Each entry is to be retyped without alteration, and no picture is to be included.

>>

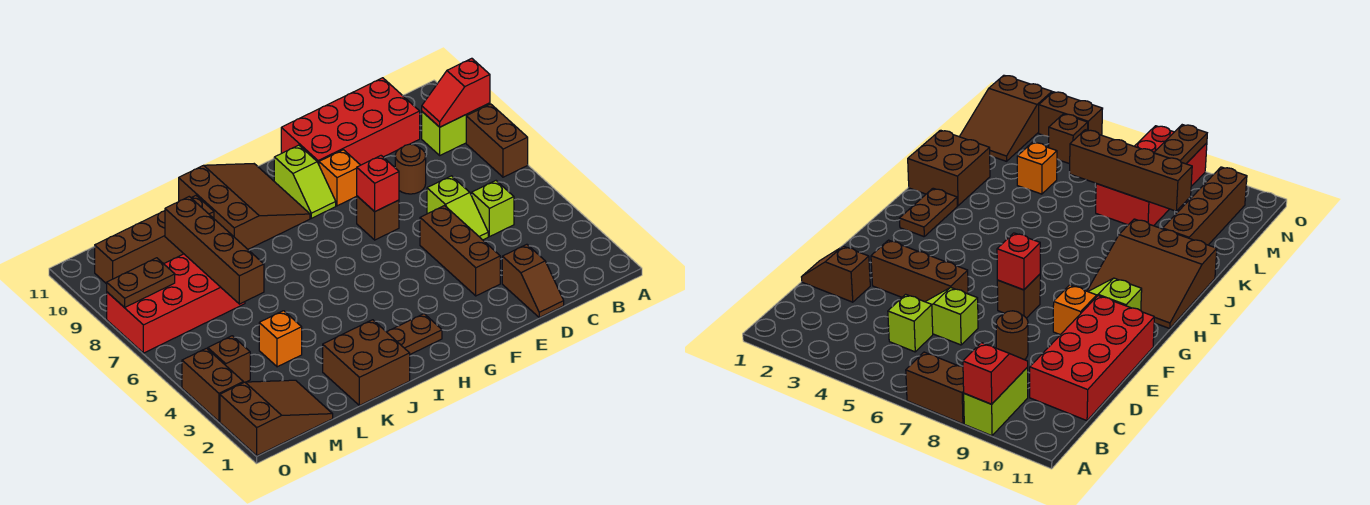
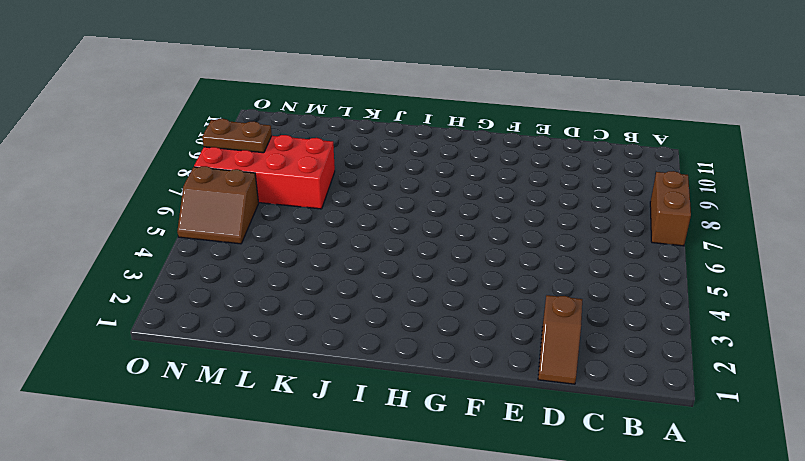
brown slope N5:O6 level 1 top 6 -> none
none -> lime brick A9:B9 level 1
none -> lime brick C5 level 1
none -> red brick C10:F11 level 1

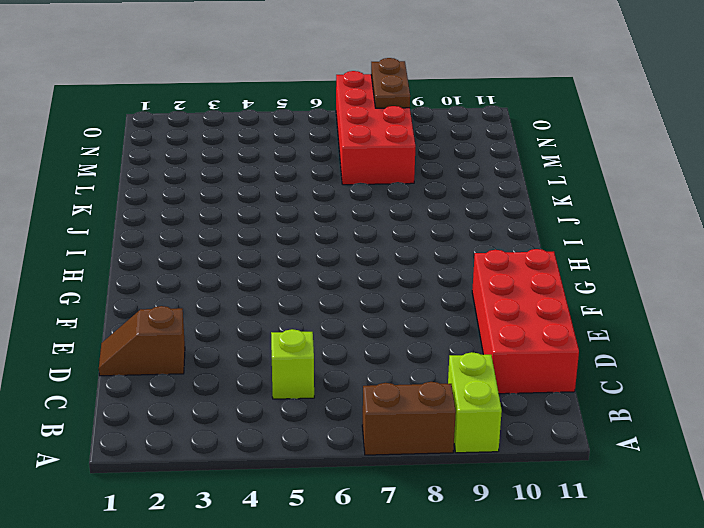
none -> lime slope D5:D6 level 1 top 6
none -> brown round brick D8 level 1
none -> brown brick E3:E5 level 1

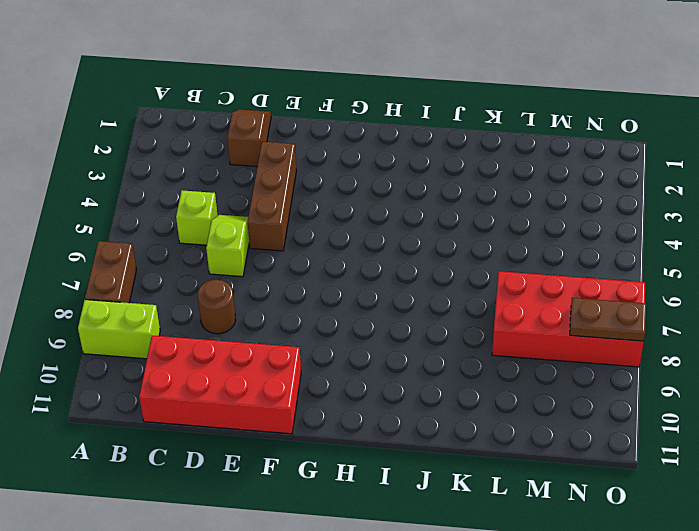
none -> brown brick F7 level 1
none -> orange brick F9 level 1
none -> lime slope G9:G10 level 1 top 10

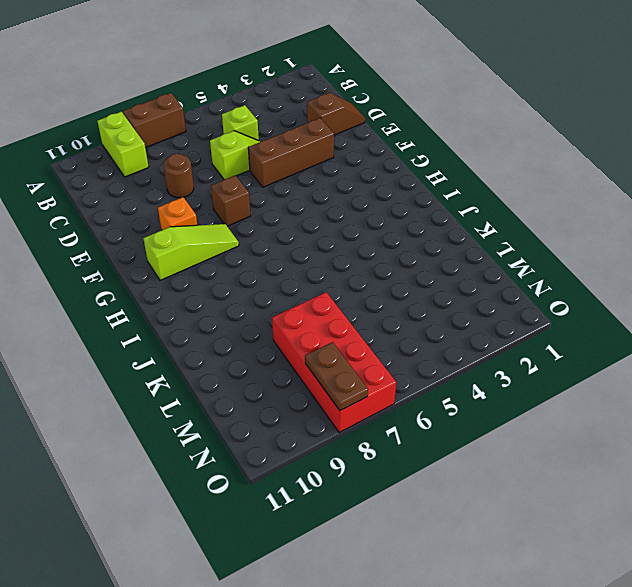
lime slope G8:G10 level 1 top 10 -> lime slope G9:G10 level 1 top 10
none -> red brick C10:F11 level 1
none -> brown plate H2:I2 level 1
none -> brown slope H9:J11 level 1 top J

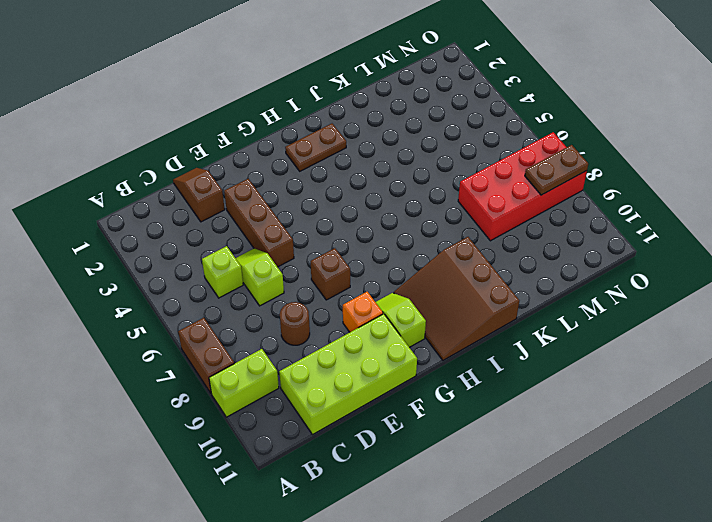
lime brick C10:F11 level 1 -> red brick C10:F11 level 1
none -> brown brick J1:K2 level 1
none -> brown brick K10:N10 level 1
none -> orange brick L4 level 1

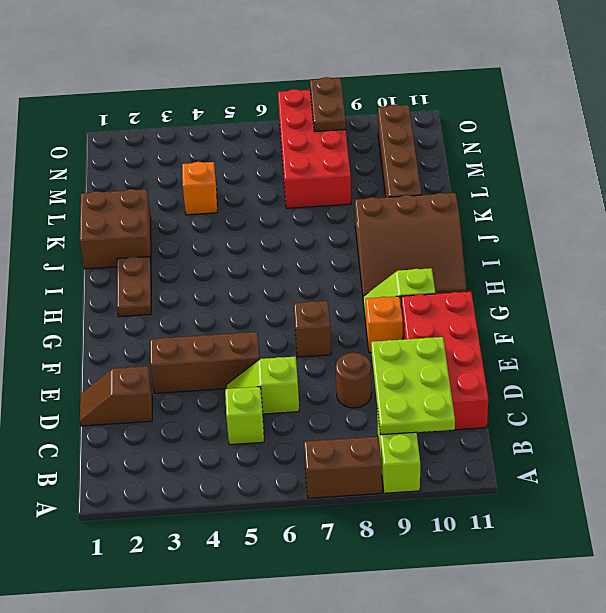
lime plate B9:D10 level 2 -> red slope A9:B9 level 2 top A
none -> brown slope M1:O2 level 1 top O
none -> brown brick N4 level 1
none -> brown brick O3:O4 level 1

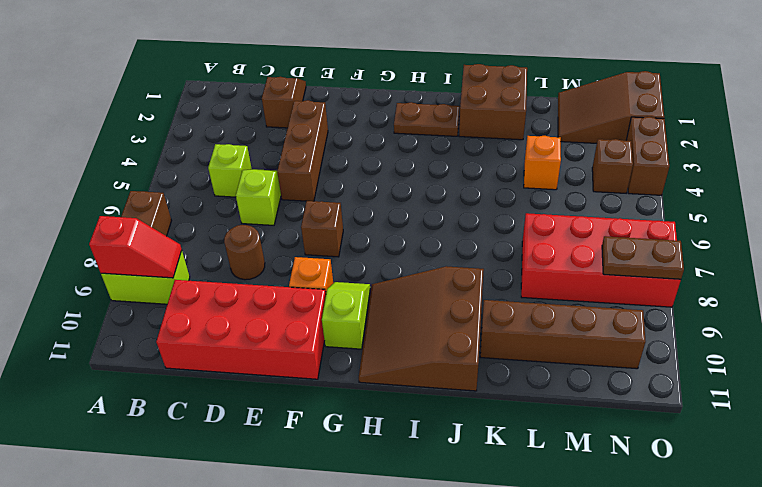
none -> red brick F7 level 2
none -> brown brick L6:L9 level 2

<<

* Solution for this exercise *
brown slope N5:O6 level 1 top 6 -> none
none -> lime brick A9:B9 level 1
none -> lime brick C5 level 1
none -> red brick C10:F11 level 1

none -> lime slope D5:D6 level 1 top 6
none -> brown round brick D8 level 1
none -> brown brick E3:E5 level 1

none -> brown brick F7 level 1
none -> orange brick F9 level 1
none -> lime slope G9:G10 level 1 top 10

lime slope G8:G10 level 1 top 10 -> lime slope G9:G10 level 1 top 10
none -> red brick C10:F11 level 1
none -> brown plate H2:I2 level 1
none -> brown slope H9:J11 level 1 top J

lime brick C10:F11 level 1 -> red brick C10:F11 level 1
none -> brown brick J1:K2 level 1
none -> brown brick K10:N10 level 1
none -> orange brick L4 level 1

lime plate B9:D10 level 2 -> red slope A9:B9 level 2 top A
none -> brown slope M1:O2 level 1 top O
none -> brown brick N4 level 1
none -> brown brick O3:O4 level 1

none -> red brick F7 level 2
none -> brown brick L6:L9 level 2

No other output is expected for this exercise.